YOUR ASSIGNMENT —
In the entries below, find each line with the word "none" and return it.

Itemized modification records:
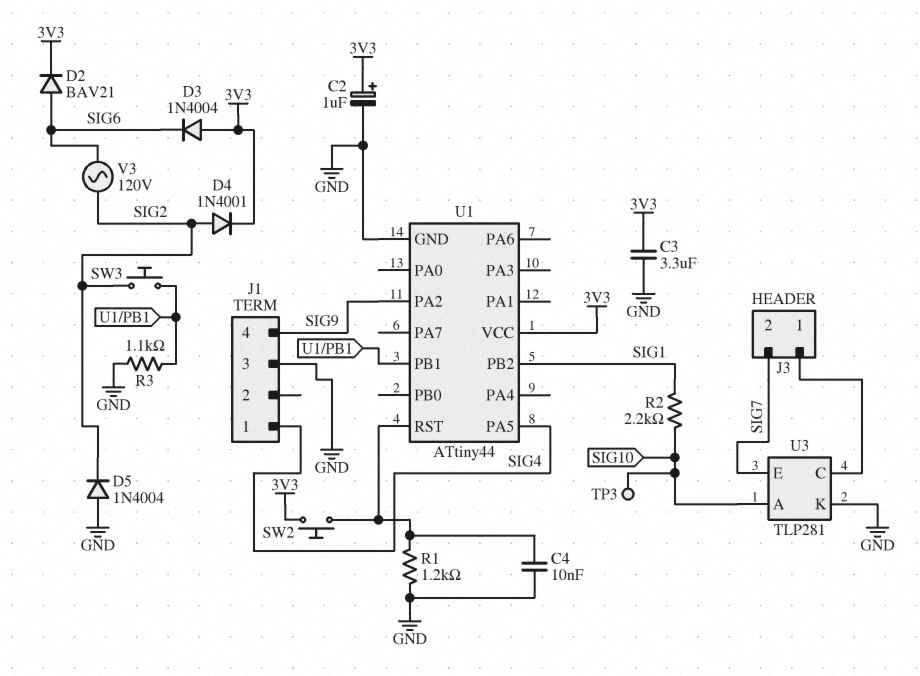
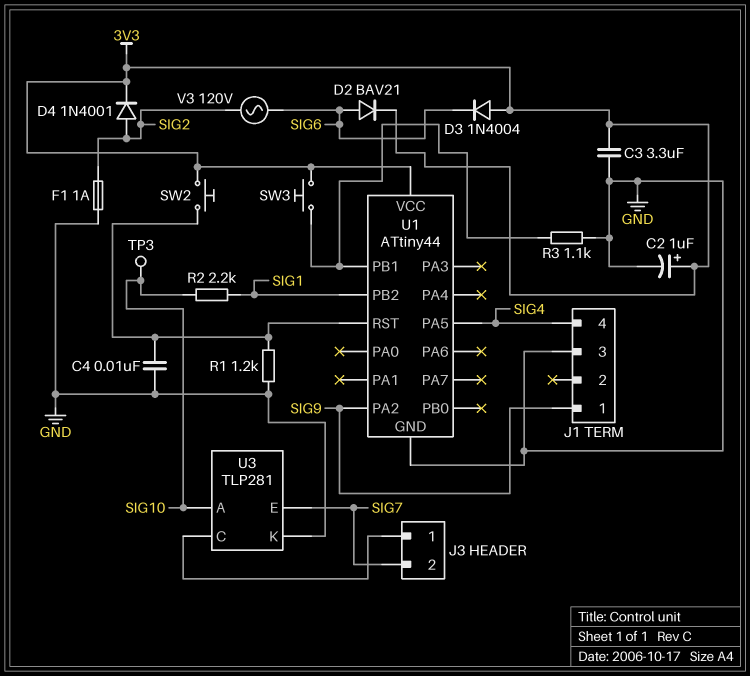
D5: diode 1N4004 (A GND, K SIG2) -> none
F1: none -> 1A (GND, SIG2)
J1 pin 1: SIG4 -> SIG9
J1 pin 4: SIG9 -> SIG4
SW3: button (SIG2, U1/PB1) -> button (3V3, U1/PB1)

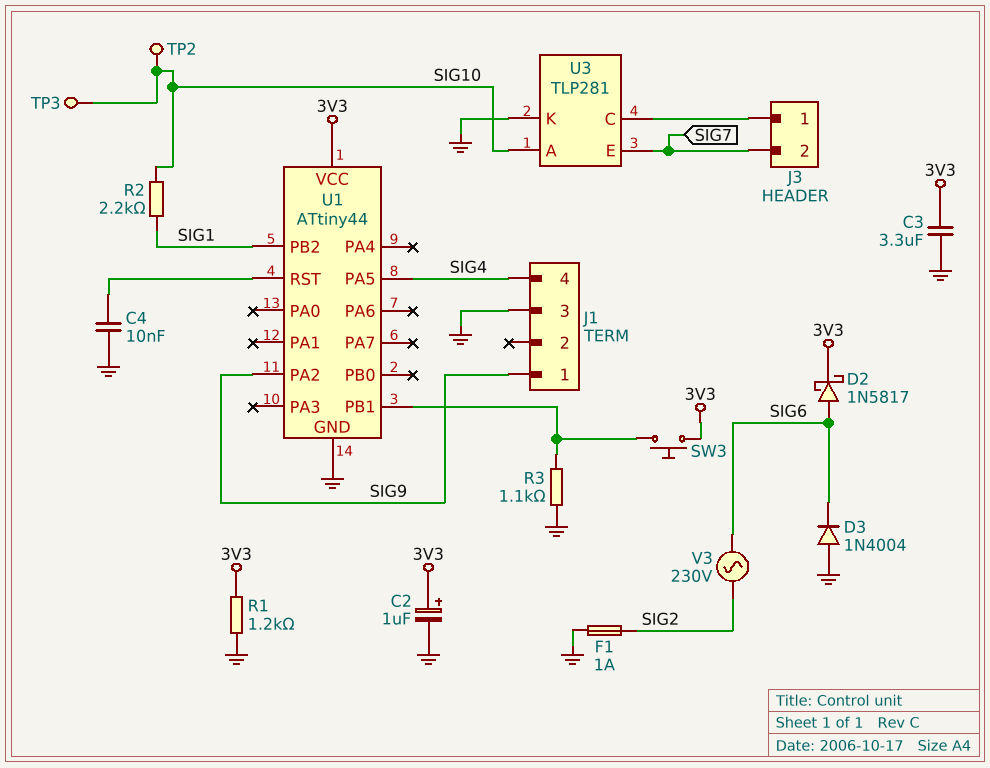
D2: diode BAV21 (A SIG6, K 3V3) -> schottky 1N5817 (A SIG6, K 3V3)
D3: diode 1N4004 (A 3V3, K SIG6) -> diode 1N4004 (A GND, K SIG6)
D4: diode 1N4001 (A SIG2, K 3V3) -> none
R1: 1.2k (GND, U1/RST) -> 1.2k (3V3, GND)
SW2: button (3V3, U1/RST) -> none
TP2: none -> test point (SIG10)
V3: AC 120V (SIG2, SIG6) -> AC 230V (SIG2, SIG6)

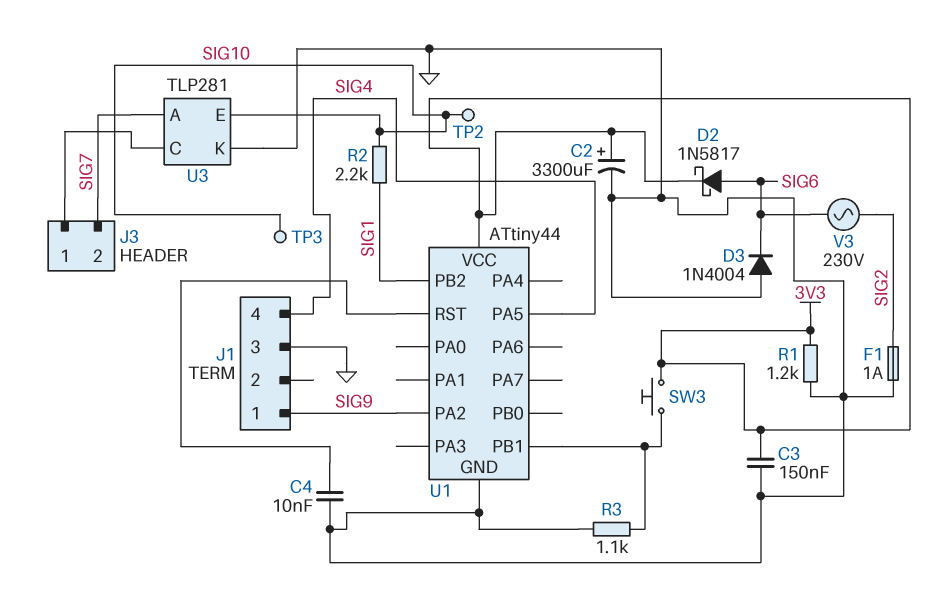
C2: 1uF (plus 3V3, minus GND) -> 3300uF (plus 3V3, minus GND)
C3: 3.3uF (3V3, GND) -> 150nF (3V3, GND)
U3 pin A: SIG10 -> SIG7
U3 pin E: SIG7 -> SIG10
---
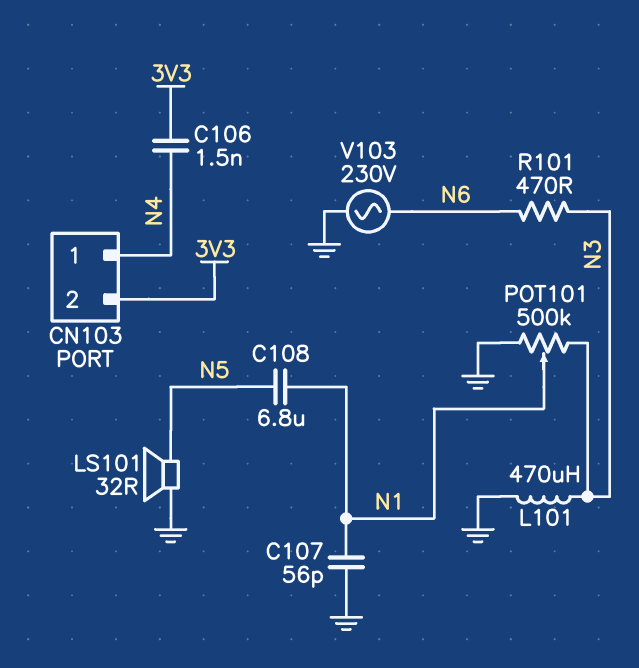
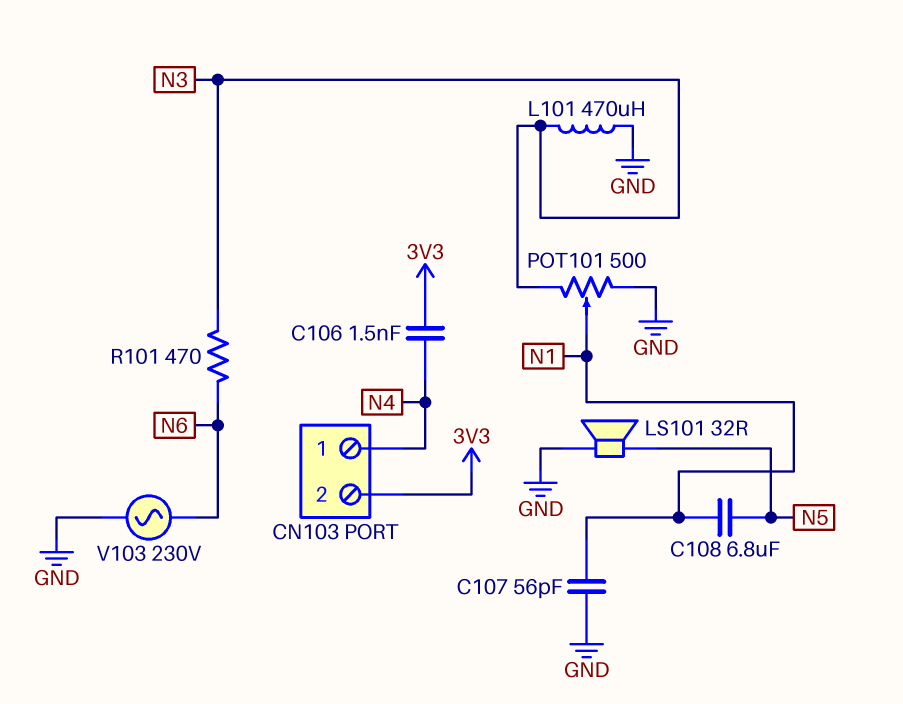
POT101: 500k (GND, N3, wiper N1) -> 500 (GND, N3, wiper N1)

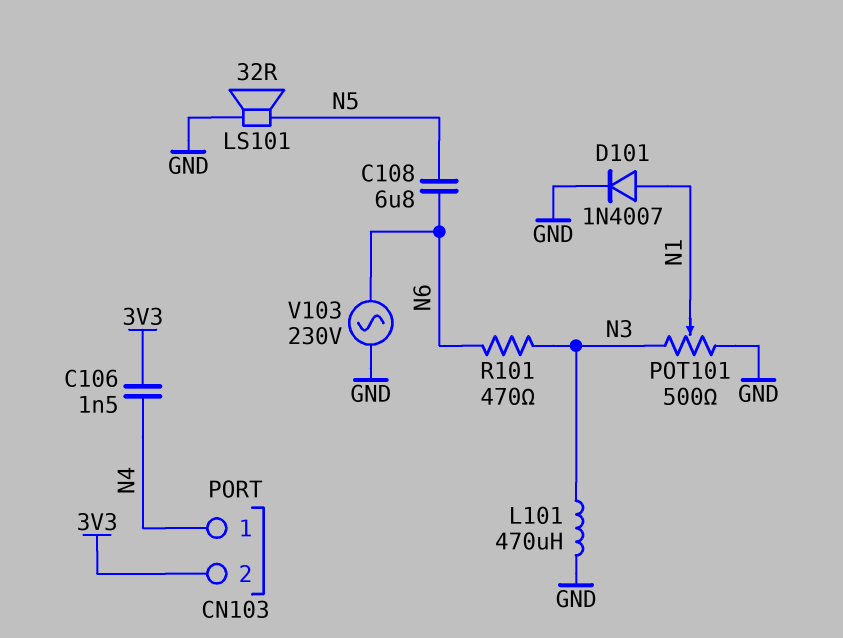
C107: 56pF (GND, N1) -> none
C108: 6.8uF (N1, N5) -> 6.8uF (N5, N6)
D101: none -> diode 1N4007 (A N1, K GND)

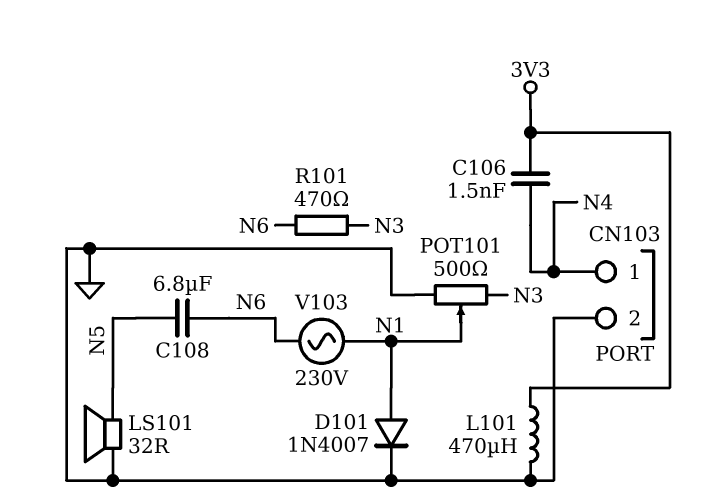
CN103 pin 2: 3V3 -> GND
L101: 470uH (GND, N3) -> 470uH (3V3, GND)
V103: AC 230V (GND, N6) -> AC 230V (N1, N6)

REPLY TO THE TASK —
D5: diode 1N4004 (A GND, K SIG2) -> none
F1: none -> 1A (GND, SIG2)
D4: diode 1N4001 (A SIG2, K 3V3) -> none
SW2: button (3V3, U1/RST) -> none
TP2: none -> test point (SIG10)
C107: 56pF (GND, N1) -> none
D101: none -> diode 1N4007 (A N1, K GND)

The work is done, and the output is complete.